What to work on.
Below this line is a set of entries; quote exactly the lines from the line that contains "J1 pin 2: +5V -> DGND" to the line that contains "BT3: 4.5V (plus", both lines included.

Extracted data.
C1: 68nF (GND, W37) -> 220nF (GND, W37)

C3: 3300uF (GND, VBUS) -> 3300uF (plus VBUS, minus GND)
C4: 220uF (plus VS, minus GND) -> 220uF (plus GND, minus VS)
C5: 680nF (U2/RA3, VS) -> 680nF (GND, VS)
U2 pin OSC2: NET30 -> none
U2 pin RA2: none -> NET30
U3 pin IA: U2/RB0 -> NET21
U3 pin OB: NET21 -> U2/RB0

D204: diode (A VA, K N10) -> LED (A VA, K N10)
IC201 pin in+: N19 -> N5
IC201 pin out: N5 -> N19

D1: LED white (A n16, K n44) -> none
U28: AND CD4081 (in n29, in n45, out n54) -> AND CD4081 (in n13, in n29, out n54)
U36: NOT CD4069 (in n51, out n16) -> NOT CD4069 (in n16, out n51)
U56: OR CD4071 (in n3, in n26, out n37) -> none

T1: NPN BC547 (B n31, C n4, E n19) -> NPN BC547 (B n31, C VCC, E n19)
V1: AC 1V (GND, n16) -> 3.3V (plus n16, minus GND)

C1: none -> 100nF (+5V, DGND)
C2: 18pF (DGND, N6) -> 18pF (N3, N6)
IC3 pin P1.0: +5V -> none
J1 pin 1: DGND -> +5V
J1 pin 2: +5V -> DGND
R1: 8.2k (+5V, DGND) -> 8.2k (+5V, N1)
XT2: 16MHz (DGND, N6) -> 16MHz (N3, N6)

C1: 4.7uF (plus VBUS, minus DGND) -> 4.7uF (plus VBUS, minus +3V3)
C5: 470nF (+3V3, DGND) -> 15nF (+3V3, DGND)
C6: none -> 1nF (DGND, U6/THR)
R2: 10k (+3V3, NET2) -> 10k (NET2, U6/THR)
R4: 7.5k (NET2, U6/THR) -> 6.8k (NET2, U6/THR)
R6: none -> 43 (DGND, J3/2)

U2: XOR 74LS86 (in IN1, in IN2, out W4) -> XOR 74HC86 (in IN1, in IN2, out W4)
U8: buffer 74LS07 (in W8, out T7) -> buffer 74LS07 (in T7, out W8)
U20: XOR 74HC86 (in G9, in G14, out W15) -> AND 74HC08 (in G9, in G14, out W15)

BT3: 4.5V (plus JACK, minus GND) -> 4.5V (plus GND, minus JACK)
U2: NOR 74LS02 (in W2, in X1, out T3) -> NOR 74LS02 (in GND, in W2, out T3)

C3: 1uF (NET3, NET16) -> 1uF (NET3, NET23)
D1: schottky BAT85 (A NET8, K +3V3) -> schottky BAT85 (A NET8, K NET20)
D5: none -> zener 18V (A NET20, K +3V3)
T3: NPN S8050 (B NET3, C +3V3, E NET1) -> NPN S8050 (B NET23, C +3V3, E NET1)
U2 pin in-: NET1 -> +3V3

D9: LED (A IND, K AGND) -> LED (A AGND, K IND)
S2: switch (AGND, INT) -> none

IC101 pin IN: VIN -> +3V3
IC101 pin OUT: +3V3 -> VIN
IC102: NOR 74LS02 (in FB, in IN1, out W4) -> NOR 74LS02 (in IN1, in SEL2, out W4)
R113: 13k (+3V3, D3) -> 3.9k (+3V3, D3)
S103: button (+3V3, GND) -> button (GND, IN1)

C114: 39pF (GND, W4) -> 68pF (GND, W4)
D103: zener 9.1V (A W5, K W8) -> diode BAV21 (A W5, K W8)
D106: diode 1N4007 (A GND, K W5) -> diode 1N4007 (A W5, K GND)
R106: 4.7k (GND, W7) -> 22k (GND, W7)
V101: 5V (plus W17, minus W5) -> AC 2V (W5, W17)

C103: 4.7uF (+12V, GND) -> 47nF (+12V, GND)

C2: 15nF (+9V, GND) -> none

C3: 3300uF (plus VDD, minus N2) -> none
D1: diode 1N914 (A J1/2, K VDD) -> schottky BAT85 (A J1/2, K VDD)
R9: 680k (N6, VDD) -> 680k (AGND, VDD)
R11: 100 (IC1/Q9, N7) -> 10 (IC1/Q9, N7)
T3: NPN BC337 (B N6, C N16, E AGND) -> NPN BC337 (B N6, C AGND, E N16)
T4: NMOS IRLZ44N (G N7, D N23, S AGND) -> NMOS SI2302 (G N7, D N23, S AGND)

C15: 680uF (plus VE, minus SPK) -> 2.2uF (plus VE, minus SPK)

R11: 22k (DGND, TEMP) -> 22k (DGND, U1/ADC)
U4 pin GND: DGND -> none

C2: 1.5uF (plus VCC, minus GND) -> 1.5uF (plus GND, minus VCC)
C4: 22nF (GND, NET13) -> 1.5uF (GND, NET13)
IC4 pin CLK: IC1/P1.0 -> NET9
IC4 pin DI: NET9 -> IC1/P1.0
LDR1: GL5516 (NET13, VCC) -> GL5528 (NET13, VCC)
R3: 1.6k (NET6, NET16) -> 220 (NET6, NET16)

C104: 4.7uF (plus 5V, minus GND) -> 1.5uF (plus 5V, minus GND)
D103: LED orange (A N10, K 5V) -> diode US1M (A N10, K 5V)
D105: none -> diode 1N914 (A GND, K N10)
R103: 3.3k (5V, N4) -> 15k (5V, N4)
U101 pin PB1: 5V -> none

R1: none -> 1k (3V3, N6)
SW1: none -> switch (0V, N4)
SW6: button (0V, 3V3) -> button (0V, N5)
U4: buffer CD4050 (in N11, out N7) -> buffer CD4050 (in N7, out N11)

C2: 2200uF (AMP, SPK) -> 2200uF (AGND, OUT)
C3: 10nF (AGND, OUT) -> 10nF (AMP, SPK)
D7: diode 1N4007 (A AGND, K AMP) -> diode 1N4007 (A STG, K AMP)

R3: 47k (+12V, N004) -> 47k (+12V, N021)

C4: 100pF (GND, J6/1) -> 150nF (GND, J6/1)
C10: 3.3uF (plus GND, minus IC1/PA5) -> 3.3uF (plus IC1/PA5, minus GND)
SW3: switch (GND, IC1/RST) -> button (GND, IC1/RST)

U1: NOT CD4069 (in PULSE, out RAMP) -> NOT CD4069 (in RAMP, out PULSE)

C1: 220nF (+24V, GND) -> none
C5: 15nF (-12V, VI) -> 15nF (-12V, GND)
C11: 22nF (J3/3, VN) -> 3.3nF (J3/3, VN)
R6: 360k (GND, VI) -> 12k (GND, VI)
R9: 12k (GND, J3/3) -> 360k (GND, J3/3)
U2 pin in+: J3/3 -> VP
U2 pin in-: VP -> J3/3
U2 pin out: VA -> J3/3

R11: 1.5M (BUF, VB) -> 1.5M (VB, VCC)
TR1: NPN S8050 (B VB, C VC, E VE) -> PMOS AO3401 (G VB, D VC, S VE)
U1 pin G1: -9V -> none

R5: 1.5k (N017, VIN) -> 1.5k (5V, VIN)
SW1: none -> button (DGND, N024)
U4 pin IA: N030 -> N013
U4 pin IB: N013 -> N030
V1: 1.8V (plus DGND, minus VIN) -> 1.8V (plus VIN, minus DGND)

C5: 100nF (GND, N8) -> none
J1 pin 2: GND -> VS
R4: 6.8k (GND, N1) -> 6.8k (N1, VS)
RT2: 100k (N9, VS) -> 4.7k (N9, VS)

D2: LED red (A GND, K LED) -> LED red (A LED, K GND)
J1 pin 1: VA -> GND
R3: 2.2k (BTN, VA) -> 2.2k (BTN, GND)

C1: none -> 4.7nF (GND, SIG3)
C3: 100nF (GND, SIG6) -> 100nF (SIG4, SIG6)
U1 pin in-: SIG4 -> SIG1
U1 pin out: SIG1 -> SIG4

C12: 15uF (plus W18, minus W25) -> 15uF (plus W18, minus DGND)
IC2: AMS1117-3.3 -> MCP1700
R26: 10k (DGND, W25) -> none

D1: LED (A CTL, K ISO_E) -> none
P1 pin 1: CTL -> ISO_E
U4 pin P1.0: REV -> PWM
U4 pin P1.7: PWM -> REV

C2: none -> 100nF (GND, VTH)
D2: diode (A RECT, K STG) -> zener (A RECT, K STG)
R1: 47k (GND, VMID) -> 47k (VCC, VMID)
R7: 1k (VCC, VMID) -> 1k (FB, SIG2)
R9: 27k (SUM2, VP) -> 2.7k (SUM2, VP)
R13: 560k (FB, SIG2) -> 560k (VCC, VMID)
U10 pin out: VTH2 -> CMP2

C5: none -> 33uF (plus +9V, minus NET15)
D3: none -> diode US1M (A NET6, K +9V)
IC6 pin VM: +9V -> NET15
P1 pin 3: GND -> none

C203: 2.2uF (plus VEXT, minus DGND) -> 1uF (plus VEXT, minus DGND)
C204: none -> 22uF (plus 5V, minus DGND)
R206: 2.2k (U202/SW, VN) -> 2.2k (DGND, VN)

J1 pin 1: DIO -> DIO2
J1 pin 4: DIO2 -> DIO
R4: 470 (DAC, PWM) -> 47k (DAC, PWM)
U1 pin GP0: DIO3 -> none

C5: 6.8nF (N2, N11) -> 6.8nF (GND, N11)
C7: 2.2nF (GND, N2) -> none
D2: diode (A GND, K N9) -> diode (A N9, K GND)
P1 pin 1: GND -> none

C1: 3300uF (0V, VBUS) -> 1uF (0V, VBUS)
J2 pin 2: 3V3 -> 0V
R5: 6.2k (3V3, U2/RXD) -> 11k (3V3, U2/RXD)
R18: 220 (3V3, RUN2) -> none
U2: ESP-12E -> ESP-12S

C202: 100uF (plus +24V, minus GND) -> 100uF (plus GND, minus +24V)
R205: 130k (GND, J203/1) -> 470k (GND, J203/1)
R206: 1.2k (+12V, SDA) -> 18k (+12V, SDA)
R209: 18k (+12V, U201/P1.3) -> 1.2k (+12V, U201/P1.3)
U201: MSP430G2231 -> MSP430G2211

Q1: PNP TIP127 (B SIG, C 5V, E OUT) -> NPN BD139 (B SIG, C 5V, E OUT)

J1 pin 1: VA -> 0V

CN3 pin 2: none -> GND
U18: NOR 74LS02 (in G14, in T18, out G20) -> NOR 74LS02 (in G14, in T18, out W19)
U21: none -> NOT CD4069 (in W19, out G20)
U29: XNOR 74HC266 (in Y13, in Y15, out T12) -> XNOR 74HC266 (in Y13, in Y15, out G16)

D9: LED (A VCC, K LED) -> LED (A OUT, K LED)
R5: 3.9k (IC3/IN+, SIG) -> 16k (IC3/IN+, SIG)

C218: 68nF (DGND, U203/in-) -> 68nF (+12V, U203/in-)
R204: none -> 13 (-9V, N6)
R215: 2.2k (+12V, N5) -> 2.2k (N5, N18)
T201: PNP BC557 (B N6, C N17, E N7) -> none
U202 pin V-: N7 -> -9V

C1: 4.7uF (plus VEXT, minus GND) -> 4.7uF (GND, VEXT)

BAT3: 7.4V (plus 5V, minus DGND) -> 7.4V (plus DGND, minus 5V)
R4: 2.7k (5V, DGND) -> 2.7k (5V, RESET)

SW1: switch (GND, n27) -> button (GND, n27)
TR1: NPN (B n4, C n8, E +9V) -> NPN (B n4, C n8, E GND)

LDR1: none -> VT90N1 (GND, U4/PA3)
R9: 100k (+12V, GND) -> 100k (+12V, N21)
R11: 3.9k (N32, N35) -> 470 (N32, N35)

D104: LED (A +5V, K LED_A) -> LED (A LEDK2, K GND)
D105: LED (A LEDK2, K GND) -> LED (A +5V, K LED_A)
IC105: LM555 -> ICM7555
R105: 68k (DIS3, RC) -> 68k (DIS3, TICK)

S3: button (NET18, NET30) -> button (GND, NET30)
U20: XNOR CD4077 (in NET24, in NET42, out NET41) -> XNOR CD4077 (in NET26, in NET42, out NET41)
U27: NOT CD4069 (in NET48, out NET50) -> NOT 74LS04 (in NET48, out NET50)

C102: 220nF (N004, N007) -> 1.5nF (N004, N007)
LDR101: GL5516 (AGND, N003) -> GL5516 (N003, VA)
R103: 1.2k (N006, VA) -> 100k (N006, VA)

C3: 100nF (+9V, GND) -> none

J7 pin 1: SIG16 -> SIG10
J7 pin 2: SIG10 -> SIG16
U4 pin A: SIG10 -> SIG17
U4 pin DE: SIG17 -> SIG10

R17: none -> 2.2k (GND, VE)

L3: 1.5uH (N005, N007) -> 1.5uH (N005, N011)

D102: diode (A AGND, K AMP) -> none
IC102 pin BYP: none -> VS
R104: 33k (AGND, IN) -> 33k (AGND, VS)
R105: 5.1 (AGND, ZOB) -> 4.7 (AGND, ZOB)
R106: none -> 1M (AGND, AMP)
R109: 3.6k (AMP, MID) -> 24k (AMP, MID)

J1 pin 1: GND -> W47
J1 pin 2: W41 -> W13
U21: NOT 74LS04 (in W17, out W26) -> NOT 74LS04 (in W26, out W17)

Your response.
J1 pin 2: +5V -> DGND
R1: 8.2k (+5V, DGND) -> 8.2k (+5V, N1)
XT2: 16MHz (DGND, N6) -> 16MHz (N3, N6)

C1: 4.7uF (plus VBUS, minus DGND) -> 4.7uF (plus VBUS, minus +3V3)
C5: 470nF (+3V3, DGND) -> 15nF (+3V3, DGND)
C6: none -> 1nF (DGND, U6/THR)
R2: 10k (+3V3, NET2) -> 10k (NET2, U6/THR)
R4: 7.5k (NET2, U6/THR) -> 6.8k (NET2, U6/THR)
R6: none -> 43 (DGND, J3/2)

U2: XOR 74LS86 (in IN1, in IN2, out W4) -> XOR 74HC86 (in IN1, in IN2, out W4)
U8: buffer 74LS07 (in W8, out T7) -> buffer 74LS07 (in T7, out W8)
U20: XOR 74HC86 (in G9, in G14, out W15) -> AND 74HC08 (in G9, in G14, out W15)

BT3: 4.5V (plus JACK, minus GND) -> 4.5V (plus GND, minus JACK)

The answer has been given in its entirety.